▸ **What is being asked**: Out of the material that follows, write out exactly the lines from the line with "none -> yellow round brick B5 level 1" to the line with "brown round brick G2 level 3 -> none", both ends included, and no others.

▸ **Data for the task**:

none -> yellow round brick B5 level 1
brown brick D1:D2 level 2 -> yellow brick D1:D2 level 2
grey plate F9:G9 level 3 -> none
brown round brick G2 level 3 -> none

==

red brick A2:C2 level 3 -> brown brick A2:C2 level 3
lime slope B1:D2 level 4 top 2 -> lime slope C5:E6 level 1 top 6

▸ **Result below**:
none -> yellow round brick B5 level 1
brown brick D1:D2 level 2 -> yellow brick D1:D2 level 2
grey plate F9:G9 level 3 -> none
brown round brick G2 level 3 -> none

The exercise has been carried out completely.